[Records excerpted from a collection]
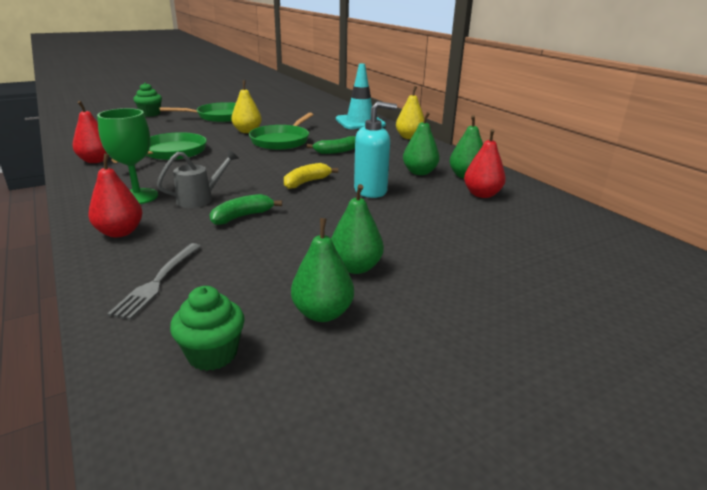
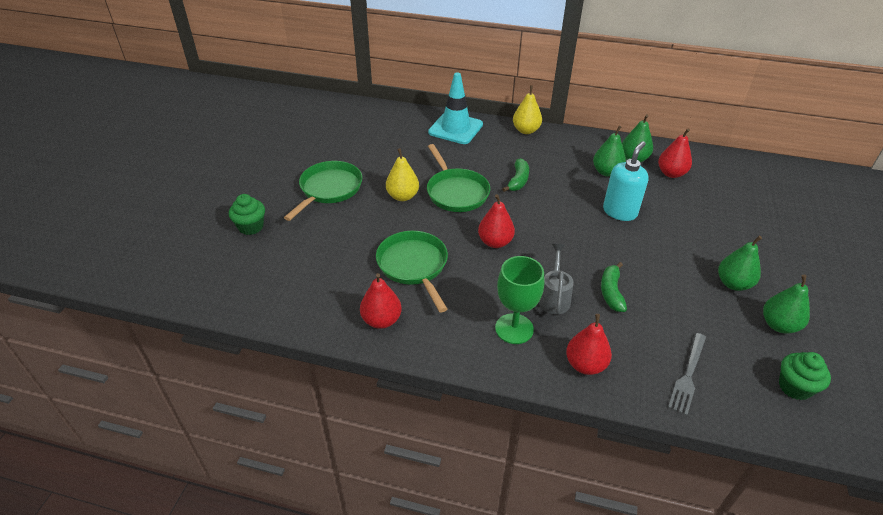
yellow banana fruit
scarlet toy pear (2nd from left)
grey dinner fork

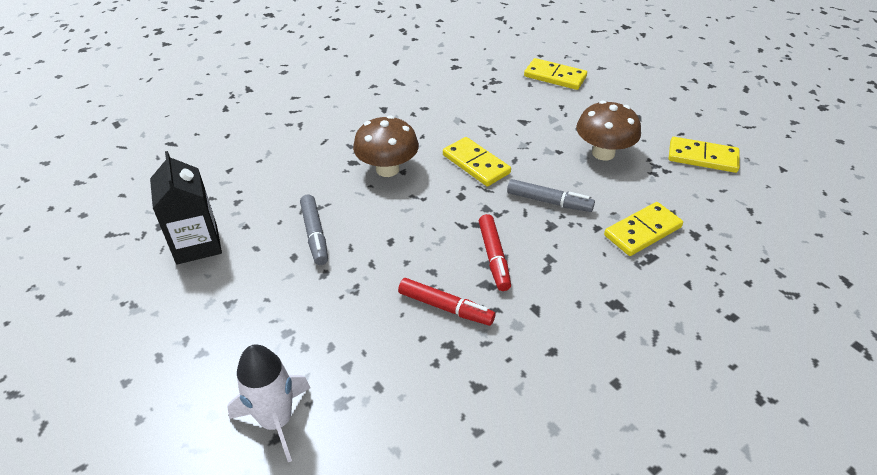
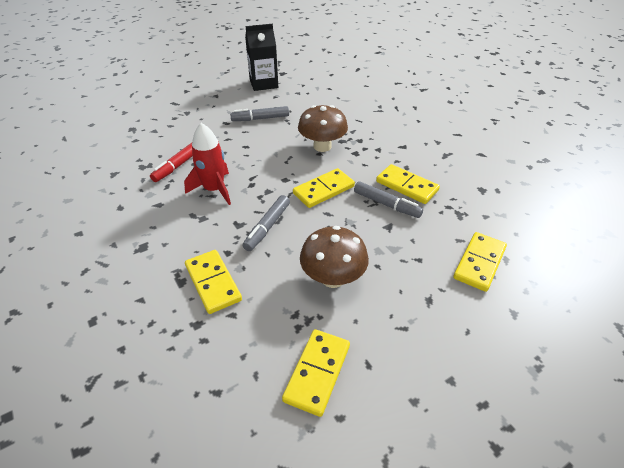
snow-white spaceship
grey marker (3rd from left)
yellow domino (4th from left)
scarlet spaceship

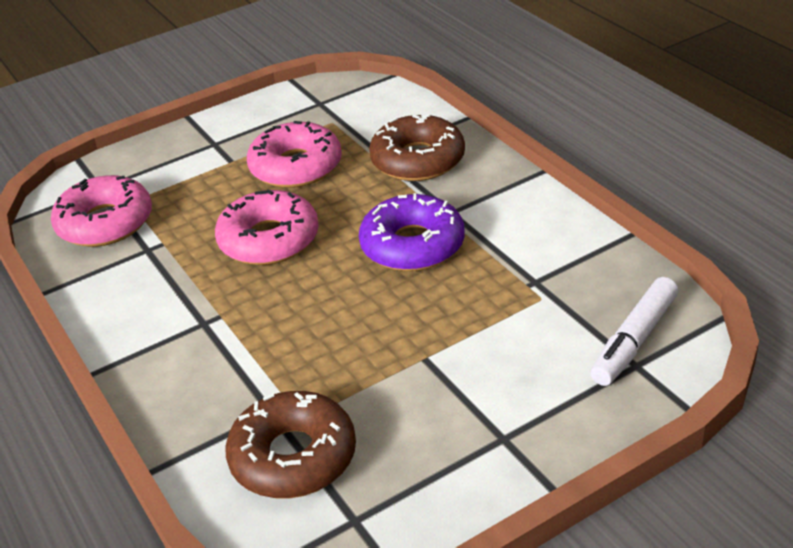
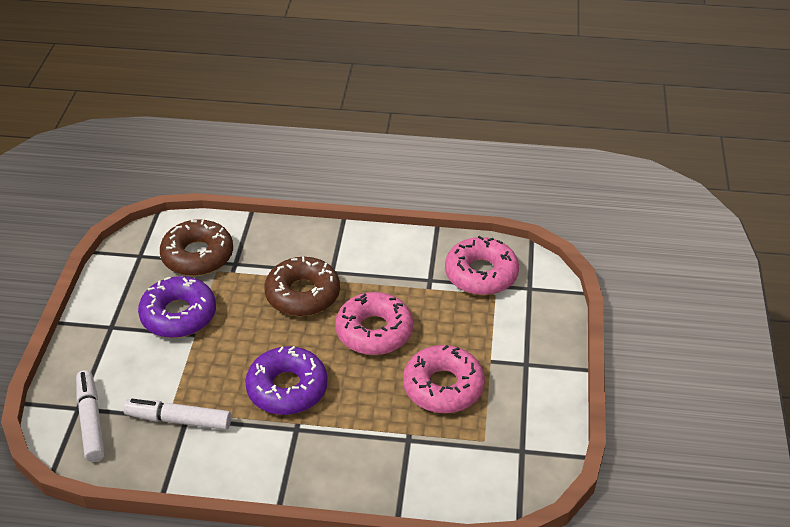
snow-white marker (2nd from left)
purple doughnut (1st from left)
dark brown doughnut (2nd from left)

### Description of the task
Which lines of the records above contain the word "yellow"? Show each of them.

### The answer
yellow banana fruit
yellow domino (4th from left)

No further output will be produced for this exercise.